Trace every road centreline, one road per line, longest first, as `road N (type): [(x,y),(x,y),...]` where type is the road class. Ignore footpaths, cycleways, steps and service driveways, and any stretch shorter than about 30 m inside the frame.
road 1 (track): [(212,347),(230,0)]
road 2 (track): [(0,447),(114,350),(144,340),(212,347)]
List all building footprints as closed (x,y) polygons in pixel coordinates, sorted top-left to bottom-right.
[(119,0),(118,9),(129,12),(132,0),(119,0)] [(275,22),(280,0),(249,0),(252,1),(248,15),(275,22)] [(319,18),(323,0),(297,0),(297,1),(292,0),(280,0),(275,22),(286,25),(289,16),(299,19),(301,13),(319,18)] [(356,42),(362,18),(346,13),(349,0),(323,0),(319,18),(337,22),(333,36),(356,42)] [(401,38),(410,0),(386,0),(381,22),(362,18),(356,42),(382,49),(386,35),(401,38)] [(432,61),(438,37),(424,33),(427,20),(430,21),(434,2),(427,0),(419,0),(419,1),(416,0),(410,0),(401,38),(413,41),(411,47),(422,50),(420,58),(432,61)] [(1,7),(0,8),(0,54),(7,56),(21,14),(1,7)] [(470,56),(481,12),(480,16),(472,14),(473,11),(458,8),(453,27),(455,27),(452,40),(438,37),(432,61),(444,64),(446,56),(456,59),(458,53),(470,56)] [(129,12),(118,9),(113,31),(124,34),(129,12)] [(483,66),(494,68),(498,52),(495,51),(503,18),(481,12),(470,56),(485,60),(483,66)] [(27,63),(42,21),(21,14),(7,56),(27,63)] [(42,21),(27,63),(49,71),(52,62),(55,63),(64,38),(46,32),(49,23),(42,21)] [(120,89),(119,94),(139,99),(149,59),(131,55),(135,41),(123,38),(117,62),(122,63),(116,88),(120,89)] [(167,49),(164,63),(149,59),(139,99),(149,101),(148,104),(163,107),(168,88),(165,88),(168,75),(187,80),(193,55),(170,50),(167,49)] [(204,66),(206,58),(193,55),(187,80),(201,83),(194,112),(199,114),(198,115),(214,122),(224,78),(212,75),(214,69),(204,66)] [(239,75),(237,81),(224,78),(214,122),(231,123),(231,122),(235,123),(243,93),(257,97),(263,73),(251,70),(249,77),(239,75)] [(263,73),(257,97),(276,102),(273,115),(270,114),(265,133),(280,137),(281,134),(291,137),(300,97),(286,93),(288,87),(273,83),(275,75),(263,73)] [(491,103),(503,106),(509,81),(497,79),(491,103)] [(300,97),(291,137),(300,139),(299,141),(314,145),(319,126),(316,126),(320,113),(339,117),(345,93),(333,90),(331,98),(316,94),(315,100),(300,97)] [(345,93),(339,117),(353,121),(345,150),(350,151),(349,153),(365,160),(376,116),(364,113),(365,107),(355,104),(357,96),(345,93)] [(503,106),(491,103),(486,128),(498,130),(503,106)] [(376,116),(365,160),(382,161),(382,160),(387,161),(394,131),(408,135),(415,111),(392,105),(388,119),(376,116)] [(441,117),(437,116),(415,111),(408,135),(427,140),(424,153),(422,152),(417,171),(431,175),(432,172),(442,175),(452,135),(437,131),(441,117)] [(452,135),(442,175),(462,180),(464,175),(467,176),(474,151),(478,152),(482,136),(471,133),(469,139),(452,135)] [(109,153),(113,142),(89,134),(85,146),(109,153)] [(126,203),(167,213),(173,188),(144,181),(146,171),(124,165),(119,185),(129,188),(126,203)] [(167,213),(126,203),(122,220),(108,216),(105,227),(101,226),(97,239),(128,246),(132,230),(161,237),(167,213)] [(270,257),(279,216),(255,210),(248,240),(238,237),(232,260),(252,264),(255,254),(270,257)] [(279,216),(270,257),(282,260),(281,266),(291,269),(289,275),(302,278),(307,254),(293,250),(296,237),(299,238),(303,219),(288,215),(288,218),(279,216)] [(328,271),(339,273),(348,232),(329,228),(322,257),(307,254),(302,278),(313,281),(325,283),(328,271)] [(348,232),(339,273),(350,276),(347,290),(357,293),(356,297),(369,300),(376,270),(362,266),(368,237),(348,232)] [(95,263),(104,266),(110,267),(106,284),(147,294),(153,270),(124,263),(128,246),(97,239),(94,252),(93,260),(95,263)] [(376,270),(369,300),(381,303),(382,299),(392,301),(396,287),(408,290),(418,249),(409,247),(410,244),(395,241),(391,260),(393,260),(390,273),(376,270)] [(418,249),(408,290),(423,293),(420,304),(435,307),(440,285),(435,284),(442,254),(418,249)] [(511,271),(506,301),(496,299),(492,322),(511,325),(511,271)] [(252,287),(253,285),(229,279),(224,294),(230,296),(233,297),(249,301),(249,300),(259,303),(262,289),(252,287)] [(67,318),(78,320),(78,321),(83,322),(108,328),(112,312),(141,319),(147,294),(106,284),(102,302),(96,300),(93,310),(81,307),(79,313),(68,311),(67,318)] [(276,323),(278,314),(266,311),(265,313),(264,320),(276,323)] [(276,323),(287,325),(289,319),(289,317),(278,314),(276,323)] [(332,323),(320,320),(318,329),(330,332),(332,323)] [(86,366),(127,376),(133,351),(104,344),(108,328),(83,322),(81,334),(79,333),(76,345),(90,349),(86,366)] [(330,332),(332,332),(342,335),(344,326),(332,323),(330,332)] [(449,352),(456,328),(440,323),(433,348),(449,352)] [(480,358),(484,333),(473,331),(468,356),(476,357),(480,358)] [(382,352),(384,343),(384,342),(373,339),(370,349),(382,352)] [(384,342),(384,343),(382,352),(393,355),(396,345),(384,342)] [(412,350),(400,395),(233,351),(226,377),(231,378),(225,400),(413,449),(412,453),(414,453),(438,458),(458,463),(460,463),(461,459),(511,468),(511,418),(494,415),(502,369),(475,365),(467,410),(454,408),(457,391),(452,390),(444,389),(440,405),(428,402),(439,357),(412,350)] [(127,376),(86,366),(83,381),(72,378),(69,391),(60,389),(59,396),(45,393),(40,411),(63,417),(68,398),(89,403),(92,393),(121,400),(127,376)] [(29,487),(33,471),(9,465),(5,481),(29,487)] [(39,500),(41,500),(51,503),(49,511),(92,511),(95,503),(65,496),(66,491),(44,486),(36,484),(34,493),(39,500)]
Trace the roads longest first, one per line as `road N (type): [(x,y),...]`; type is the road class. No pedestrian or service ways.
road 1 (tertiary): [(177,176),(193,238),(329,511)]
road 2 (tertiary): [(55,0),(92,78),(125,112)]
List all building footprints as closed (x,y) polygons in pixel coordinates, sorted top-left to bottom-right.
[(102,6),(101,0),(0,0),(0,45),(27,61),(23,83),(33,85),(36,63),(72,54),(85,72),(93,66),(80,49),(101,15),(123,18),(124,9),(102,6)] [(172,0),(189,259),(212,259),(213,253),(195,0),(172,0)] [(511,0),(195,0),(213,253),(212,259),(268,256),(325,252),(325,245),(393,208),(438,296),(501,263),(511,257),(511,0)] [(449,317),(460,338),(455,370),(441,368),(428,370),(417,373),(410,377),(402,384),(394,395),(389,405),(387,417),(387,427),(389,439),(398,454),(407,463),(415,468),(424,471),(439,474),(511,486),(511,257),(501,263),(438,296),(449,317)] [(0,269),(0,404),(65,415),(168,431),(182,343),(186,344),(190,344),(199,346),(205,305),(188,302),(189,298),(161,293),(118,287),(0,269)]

# # # # # # #

* Exercise instructions *
Please copy all of the material above, line for line, without changing a single character.

* Answer to the exercise *
Trace every road centreline, one road per line, longest first, as `road N (type): [(x,y),(x,y),...]` where type is the road class. Ignore footpaths, cycleways, steps and service driveways, and any stretch shorter than about 30 m inside the frame.
road 1 (track): [(212,347),(230,0)]
road 2 (track): [(0,447),(114,350),(144,340),(212,347)]
List all building footprints as closed (x,y) polygons in pixel coordinates, sorted top-left to bottom-right.
[(119,0),(118,9),(129,12),(132,0),(119,0)] [(275,22),(280,0),(249,0),(252,1),(248,15),(275,22)] [(319,18),(323,0),(297,0),(297,1),(292,0),(280,0),(275,22),(286,25),(289,16),(299,19),(301,13),(319,18)] [(356,42),(362,18),(346,13),(349,0),(323,0),(319,18),(337,22),(333,36),(356,42)] [(401,38),(410,0),(386,0),(381,22),(362,18),(356,42),(382,49),(386,35),(401,38)] [(432,61),(438,37),(424,33),(427,20),(430,21),(434,2),(427,0),(419,0),(419,1),(416,0),(410,0),(401,38),(413,41),(411,47),(422,50),(420,58),(432,61)] [(1,7),(0,8),(0,54),(7,56),(21,14),(1,7)] [(470,56),(481,12),(480,16),(472,14),(473,11),(458,8),(453,27),(455,27),(452,40),(438,37),(432,61),(444,64),(446,56),(456,59),(458,53),(470,56)] [(129,12),(118,9),(113,31),(124,34),(129,12)] [(483,66),(494,68),(498,52),(495,51),(503,18),(481,12),(470,56),(485,60),(483,66)] [(27,63),(42,21),(21,14),(7,56),(27,63)] [(42,21),(27,63),(49,71),(52,62),(55,63),(64,38),(46,32),(49,23),(42,21)] [(120,89),(119,94),(139,99),(149,59),(131,55),(135,41),(123,38),(117,62),(122,63),(116,88),(120,89)] [(167,49),(164,63),(149,59),(139,99),(149,101),(148,104),(163,107),(168,88),(165,88),(168,75),(187,80),(193,55),(170,50),(167,49)] [(204,66),(206,58),(193,55),(187,80),(201,83),(194,112),(199,114),(198,115),(214,122),(224,78),(212,75),(214,69),(204,66)] [(239,75),(237,81),(224,78),(214,122),(231,123),(231,122),(235,123),(243,93),(257,97),(263,73),(251,70),(249,77),(239,75)] [(263,73),(257,97),(276,102),(273,115),(270,114),(265,133),(280,137),(281,134),(291,137),(300,97),(286,93),(288,87),(273,83),(275,75),(263,73)] [(491,103),(503,106),(509,81),(497,79),(491,103)] [(300,97),(291,137),(300,139),(299,141),(314,145),(319,126),(316,126),(320,113),(339,117),(345,93),(333,90),(331,98),(316,94),(315,100),(300,97)] [(345,93),(339,117),(353,121),(345,150),(350,151),(349,153),(365,160),(376,116),(364,113),(365,107),(355,104),(357,96),(345,93)] [(503,106),(491,103),(486,128),(498,130),(503,106)] [(376,116),(365,160),(382,161),(382,160),(387,161),(394,131),(408,135),(415,111),(392,105),(388,119),(376,116)] [(441,117),(437,116),(415,111),(408,135),(427,140),(424,153),(422,152),(417,171),(431,175),(432,172),(442,175),(452,135),(437,131),(441,117)] [(452,135),(442,175),(462,180),(464,175),(467,176),(474,151),(478,152),(482,136),(471,133),(469,139),(452,135)] [(109,153),(113,142),(89,134),(85,146),(109,153)] [(126,203),(167,213),(173,188),(144,181),(146,171),(124,165),(119,185),(129,188),(126,203)] [(167,213),(126,203),(122,220),(108,216),(105,227),(101,226),(97,239),(128,246),(132,230),(161,237),(167,213)] [(270,257),(279,216),(255,210),(248,240),(238,237),(232,260),(252,264),(255,254),(270,257)] [(279,216),(270,257),(282,260),(281,266),(291,269),(289,275),(302,278),(307,254),(293,250),(296,237),(299,238),(303,219),(288,215),(288,218),(279,216)] [(328,271),(339,273),(348,232),(329,228),(322,257),(307,254),(302,278),(313,281),(325,283),(328,271)] [(348,232),(339,273),(350,276),(347,290),(357,293),(356,297),(369,300),(376,270),(362,266),(368,237),(348,232)] [(95,263),(104,266),(110,267),(106,284),(147,294),(153,270),(124,263),(128,246),(97,239),(94,252),(93,260),(95,263)] [(376,270),(369,300),(381,303),(382,299),(392,301),(396,287),(408,290),(418,249),(409,247),(410,244),(395,241),(391,260),(393,260),(390,273),(376,270)] [(418,249),(408,290),(423,293),(420,304),(435,307),(440,285),(435,284),(442,254),(418,249)] [(511,271),(506,301),(496,299),(492,322),(511,325),(511,271)] [(252,287),(253,285),(229,279),(224,294),(230,296),(233,297),(249,301),(249,300),(259,303),(262,289),(252,287)] [(67,318),(78,320),(78,321),(83,322),(108,328),(112,312),(141,319),(147,294),(106,284),(102,302),(96,300),(93,310),(81,307),(79,313),(68,311),(67,318)] [(276,323),(278,314),(266,311),(265,313),(264,320),(276,323)] [(276,323),(287,325),(289,319),(289,317),(278,314),(276,323)] [(332,323),(320,320),(318,329),(330,332),(332,323)] [(86,366),(127,376),(133,351),(104,344),(108,328),(83,322),(81,334),(79,333),(76,345),(90,349),(86,366)] [(330,332),(332,332),(342,335),(344,326),(332,323),(330,332)] [(449,352),(456,328),(440,323),(433,348),(449,352)] [(480,358),(484,333),(473,331),(468,356),(476,357),(480,358)] [(382,352),(384,343),(384,342),(373,339),(370,349),(382,352)] [(384,342),(384,343),(382,352),(393,355),(396,345),(384,342)] [(412,350),(400,395),(233,351),(226,377),(231,378),(225,400),(413,449),(412,453),(414,453),(438,458),(458,463),(460,463),(461,459),(511,468),(511,418),(494,415),(502,369),(475,365),(467,410),(454,408),(457,391),(452,390),(444,389),(440,405),(428,402),(439,357),(412,350)] [(127,376),(86,366),(83,381),(72,378),(69,391),(60,389),(59,396),(45,393),(40,411),(63,417),(68,398),(89,403),(92,393),(121,400),(127,376)] [(29,487),(33,471),(9,465),(5,481),(29,487)] [(39,500),(41,500),(51,503),(49,511),(92,511),(95,503),(65,496),(66,491),(44,486),(36,484),(34,493),(39,500)]
Trace the roads longest first, one per line as `road N (type): [(x,y),...]`; type is the road class. No pedestrian or service ways.
road 1 (tertiary): [(177,176),(193,238),(329,511)]
road 2 (tertiary): [(55,0),(92,78),(125,112)]
List all building footprints as closed (x,y) polygons in pixel coordinates, sorted top-left to bottom-right.
[(102,6),(101,0),(0,0),(0,45),(27,61),(23,83),(33,85),(36,63),(72,54),(85,72),(93,66),(80,49),(101,15),(123,18),(124,9),(102,6)] [(172,0),(189,259),(212,259),(213,253),(195,0),(172,0)] [(511,0),(195,0),(213,253),(212,259),(268,256),(325,252),(325,245),(393,208),(438,296),(501,263),(511,257),(511,0)] [(449,317),(460,338),(455,370),(441,368),(428,370),(417,373),(410,377),(402,384),(394,395),(389,405),(387,417),(387,427),(389,439),(398,454),(407,463),(415,468),(424,471),(439,474),(511,486),(511,257),(501,263),(438,296),(449,317)] [(0,269),(0,404),(65,415),(168,431),(182,343),(186,344),(190,344),(199,346),(205,305),(188,302),(189,298),(161,293),(118,287),(0,269)]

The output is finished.